Having located the line with "(443, 304) = (429, 277): blue", repeat it and all remaining lines of the records exactly. Pictures do not belong in the answer.

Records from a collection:

* * * *

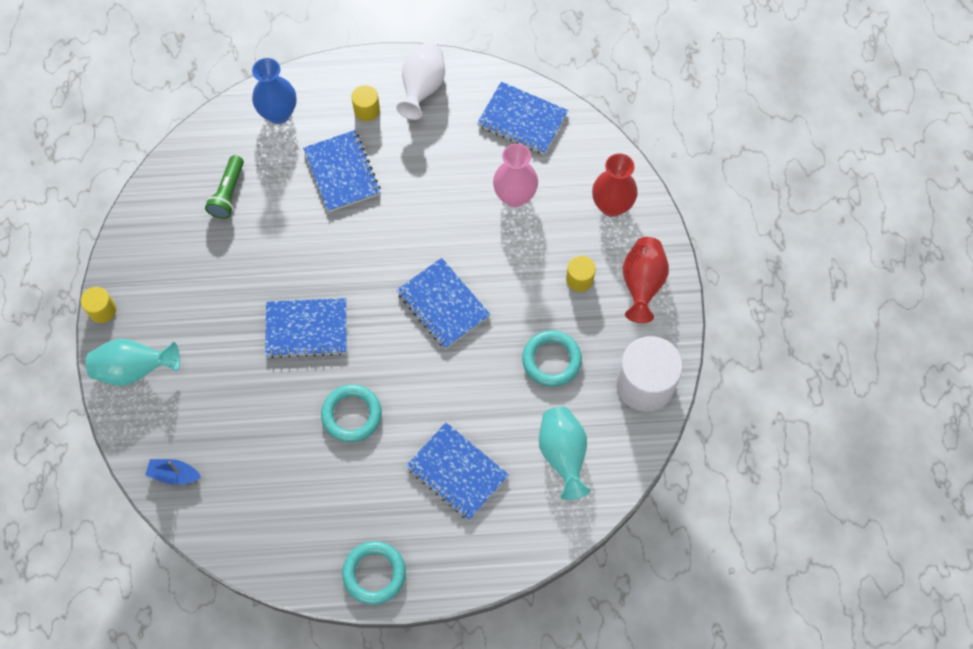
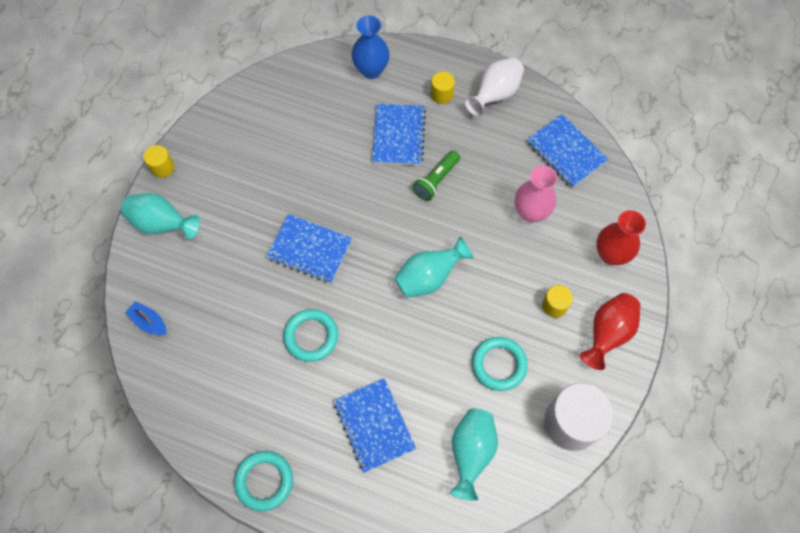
camera: 25 degrees right, 0 degrees up
(228, 193) = (302, 116): green flashlight -> green flashlight (436, 180)
(443, 304) = (429, 277): blue notebook -> turquoise vase

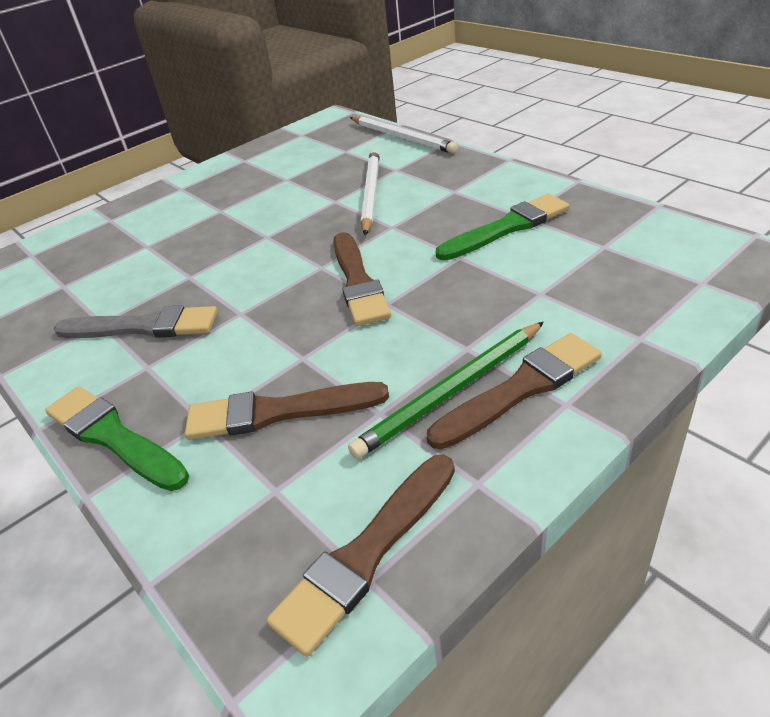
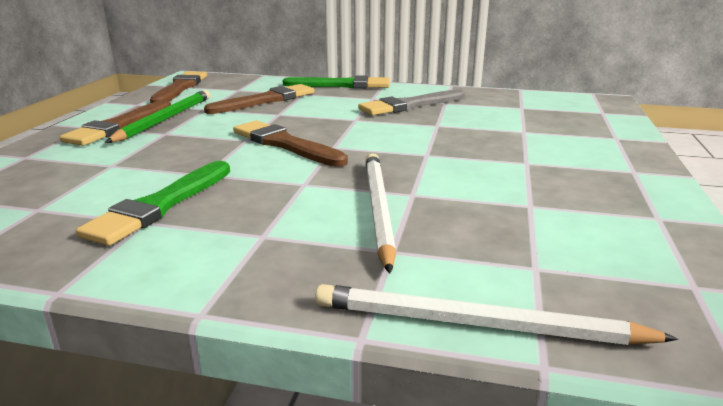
camera: 140 degrees right, 15 degrees down
(370, 194) = (378, 209): white pencil -> white pencil turned 150 degrees counterclockwise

* * * *

RESULT
(443, 304) = (429, 277): blue notebook -> turquoise vase

camera: 140 degrees right, 15 degrees down
(370, 194) = (378, 209): white pencil -> white pencil turned 150 degrees counterclockwise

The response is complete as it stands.